*Required work*
Below are some records; quote exactly the lines from the one that contains "LUX2: TSL2561 -> VEML7700" through the one that contains "RGB2 pin B: A3 -> D4", inclusive, and no others.

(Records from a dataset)
• • • • • • •

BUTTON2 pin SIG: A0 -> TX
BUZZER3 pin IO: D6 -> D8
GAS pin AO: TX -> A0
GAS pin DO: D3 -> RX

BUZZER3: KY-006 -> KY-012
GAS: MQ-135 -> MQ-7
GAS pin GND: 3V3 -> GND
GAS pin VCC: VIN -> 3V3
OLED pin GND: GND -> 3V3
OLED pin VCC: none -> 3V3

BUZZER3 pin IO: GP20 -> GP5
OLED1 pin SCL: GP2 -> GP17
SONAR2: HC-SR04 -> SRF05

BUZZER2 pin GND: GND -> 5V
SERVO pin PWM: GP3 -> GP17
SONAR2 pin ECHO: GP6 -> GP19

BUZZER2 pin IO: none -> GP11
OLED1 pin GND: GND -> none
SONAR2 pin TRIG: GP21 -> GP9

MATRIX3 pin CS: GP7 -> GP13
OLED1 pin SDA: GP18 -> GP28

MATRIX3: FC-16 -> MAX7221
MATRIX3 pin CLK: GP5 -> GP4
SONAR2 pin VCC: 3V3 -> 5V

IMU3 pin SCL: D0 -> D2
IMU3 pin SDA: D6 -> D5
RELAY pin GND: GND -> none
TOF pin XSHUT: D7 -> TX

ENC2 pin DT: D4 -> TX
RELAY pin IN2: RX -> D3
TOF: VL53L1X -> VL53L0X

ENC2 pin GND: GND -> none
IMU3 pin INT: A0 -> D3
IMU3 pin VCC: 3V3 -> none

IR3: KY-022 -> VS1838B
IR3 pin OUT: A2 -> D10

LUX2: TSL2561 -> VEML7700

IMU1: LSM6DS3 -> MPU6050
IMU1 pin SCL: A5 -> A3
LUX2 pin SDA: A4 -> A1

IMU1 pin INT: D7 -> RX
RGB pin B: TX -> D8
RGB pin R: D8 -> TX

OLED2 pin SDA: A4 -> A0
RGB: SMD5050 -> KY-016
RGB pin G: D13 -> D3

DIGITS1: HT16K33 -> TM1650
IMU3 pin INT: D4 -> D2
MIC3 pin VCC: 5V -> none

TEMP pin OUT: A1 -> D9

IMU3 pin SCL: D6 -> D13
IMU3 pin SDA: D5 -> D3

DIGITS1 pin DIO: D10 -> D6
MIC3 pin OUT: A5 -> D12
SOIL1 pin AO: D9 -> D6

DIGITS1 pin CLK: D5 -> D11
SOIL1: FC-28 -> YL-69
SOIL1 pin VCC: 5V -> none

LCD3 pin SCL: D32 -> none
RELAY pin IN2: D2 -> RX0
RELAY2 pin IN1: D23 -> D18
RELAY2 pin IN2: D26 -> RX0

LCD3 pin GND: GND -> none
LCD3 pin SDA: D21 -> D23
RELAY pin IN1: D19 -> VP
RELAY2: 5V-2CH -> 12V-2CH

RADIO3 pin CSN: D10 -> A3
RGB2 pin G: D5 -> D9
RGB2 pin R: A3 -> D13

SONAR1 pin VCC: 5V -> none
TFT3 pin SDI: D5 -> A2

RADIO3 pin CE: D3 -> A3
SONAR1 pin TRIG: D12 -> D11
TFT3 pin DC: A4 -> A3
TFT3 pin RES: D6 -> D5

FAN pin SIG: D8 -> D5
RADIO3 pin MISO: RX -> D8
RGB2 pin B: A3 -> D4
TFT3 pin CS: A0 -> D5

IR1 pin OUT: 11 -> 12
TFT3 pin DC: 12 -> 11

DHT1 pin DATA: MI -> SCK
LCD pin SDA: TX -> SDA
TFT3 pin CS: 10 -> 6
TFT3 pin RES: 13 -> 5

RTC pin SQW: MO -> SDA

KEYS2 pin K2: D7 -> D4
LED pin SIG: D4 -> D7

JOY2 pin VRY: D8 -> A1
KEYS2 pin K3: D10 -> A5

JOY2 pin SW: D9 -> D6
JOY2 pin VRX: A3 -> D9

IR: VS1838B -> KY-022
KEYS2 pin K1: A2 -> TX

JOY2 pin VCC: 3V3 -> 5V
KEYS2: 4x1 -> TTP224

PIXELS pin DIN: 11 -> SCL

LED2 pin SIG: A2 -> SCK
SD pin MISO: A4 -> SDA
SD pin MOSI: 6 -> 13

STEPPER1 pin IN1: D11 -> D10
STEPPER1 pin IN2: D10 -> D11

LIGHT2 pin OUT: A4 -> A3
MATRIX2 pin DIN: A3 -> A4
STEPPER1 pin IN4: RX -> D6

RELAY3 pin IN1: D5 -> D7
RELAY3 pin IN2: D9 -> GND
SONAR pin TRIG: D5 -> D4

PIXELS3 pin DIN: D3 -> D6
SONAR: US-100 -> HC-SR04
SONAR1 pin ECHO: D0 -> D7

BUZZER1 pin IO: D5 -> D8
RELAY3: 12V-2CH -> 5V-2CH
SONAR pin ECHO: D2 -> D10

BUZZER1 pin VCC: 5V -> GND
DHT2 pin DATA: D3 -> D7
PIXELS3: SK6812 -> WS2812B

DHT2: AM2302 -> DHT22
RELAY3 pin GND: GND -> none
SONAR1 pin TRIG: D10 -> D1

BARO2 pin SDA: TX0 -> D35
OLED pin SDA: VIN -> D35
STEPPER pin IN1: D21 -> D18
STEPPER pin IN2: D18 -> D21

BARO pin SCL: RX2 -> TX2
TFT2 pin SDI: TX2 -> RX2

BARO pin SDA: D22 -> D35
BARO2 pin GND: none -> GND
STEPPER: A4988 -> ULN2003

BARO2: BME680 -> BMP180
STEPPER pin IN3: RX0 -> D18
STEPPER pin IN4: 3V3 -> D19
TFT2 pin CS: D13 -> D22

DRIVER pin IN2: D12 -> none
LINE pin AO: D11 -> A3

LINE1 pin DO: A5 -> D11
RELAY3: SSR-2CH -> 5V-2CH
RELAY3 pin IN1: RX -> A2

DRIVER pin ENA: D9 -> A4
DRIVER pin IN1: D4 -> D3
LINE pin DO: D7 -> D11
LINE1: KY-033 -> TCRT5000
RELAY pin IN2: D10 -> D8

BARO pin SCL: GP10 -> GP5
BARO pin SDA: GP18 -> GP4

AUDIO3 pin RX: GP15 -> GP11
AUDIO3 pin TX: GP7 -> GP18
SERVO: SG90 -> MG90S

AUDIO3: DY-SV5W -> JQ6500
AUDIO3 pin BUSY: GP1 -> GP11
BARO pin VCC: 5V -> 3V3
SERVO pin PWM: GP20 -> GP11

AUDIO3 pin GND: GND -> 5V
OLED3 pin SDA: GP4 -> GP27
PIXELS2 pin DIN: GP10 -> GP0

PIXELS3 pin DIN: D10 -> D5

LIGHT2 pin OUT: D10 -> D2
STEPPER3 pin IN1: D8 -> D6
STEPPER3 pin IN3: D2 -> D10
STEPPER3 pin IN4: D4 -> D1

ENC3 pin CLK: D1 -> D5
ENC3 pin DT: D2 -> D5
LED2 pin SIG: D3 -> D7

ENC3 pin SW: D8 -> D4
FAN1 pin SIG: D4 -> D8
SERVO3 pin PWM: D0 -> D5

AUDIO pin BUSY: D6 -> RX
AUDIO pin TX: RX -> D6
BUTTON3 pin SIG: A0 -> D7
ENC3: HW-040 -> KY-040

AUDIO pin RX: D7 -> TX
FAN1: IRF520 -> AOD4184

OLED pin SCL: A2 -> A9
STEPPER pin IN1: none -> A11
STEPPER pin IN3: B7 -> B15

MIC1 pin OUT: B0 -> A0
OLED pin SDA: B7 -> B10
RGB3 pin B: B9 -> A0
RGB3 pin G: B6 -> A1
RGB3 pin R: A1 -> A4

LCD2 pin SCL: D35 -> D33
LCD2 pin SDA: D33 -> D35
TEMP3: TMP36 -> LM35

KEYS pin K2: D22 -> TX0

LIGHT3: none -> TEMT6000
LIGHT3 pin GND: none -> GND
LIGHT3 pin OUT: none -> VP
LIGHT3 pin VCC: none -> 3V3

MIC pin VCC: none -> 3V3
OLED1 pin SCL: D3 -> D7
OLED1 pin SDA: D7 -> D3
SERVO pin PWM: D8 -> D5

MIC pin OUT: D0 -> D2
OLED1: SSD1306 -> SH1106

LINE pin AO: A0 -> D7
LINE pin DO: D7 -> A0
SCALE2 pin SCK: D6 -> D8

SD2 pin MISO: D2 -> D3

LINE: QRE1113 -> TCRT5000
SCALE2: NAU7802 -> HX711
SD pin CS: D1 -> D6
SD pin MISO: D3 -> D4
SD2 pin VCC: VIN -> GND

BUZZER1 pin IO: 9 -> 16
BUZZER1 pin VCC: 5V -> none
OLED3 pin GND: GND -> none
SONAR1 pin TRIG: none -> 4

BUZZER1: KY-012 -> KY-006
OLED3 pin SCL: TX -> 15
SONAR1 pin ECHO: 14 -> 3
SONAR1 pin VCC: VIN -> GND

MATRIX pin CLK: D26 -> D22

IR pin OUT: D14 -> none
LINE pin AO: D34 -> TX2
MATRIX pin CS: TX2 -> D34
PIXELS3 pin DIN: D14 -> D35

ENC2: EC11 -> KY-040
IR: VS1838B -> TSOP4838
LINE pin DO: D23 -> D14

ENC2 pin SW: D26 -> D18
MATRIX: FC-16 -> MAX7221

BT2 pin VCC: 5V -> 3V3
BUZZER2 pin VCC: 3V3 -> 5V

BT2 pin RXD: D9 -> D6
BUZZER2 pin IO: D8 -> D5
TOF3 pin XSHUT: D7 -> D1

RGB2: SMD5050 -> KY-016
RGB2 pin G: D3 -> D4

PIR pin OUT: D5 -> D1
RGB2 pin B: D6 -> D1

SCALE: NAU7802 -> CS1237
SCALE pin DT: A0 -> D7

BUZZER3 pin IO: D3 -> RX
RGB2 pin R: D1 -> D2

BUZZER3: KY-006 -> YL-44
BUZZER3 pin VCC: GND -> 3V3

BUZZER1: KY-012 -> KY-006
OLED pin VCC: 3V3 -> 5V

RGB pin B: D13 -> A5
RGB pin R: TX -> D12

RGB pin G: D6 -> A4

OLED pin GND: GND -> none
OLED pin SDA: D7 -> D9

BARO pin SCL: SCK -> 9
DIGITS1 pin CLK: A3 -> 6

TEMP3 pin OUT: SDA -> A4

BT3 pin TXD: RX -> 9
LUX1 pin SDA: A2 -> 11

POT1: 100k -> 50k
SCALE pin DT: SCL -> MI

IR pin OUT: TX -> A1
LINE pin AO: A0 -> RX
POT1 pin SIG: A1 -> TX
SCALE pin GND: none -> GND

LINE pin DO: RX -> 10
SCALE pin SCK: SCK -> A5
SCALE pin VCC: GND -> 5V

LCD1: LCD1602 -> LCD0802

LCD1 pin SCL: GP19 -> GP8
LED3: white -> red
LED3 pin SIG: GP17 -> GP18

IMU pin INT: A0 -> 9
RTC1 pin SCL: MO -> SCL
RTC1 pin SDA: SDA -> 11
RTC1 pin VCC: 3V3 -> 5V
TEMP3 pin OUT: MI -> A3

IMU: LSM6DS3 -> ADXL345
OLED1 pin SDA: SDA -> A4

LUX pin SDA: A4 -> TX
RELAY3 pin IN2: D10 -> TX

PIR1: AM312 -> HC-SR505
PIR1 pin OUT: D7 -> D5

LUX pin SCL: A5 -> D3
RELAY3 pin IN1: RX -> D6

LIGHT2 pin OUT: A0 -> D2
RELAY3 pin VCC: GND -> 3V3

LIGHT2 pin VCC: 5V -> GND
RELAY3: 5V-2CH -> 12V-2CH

• • • • • • •

*Answer section*
LUX2: TSL2561 -> VEML7700

IMU1: LSM6DS3 -> MPU6050
IMU1 pin SCL: A5 -> A3
LUX2 pin SDA: A4 -> A1

IMU1 pin INT: D7 -> RX
RGB pin B: TX -> D8
RGB pin R: D8 -> TX

OLED2 pin SDA: A4 -> A0
RGB: SMD5050 -> KY-016
RGB pin G: D13 -> D3

DIGITS1: HT16K33 -> TM1650
IMU3 pin INT: D4 -> D2
MIC3 pin VCC: 5V -> none

TEMP pin OUT: A1 -> D9

IMU3 pin SCL: D6 -> D13
IMU3 pin SDA: D5 -> D3

DIGITS1 pin DIO: D10 -> D6
MIC3 pin OUT: A5 -> D12
SOIL1 pin AO: D9 -> D6

DIGITS1 pin CLK: D5 -> D11
SOIL1: FC-28 -> YL-69
SOIL1 pin VCC: 5V -> none

LCD3 pin SCL: D32 -> none
RELAY pin IN2: D2 -> RX0
RELAY2 pin IN1: D23 -> D18
RELAY2 pin IN2: D26 -> RX0

LCD3 pin GND: GND -> none
LCD3 pin SDA: D21 -> D23
RELAY pin IN1: D19 -> VP
RELAY2: 5V-2CH -> 12V-2CH

RADIO3 pin CSN: D10 -> A3
RGB2 pin G: D5 -> D9
RGB2 pin R: A3 -> D13

SONAR1 pin VCC: 5V -> none
TFT3 pin SDI: D5 -> A2

RADIO3 pin CE: D3 -> A3
SONAR1 pin TRIG: D12 -> D11
TFT3 pin DC: A4 -> A3
TFT3 pin RES: D6 -> D5

FAN pin SIG: D8 -> D5
RADIO3 pin MISO: RX -> D8
RGB2 pin B: A3 -> D4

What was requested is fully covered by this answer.